Exercise requirements
Look below for the line containing "blue tile L9 level 1 -> blue plate L9 level 1". Output it and each remaining line of the entries exactly, and nothing else.

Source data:
* * * *
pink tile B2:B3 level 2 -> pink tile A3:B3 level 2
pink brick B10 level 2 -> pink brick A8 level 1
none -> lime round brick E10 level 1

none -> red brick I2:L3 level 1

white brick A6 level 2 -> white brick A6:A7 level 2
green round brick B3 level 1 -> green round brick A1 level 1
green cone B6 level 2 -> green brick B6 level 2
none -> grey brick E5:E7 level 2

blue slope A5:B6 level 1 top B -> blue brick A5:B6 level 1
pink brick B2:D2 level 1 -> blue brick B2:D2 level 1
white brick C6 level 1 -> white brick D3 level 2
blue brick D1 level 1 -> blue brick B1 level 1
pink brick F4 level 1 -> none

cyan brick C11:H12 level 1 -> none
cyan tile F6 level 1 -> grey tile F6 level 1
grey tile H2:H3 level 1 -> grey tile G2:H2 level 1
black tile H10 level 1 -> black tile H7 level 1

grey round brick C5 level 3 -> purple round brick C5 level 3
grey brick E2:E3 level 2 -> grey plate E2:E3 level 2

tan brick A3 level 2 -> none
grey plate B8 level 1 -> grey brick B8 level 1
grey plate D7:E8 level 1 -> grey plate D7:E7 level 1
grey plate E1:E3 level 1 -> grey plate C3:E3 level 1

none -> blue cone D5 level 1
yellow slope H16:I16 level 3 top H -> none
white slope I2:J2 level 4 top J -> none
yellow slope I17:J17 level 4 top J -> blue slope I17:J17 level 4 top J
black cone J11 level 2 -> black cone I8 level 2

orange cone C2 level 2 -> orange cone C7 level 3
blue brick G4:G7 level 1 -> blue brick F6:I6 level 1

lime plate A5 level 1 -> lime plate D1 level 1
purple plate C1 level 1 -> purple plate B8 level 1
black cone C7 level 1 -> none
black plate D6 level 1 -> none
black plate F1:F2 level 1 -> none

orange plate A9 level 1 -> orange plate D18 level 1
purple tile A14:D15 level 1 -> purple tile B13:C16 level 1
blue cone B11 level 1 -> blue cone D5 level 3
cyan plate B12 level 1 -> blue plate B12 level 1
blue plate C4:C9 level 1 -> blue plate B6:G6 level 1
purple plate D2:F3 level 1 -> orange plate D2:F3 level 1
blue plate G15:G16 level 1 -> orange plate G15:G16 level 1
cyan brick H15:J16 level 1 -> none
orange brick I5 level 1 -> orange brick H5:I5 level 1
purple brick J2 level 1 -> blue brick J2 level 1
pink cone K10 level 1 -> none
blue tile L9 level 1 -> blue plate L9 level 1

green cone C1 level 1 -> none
* * * *
Finished exercise
blue tile L9 level 1 -> blue plate L9 level 1

green cone C1 level 1 -> none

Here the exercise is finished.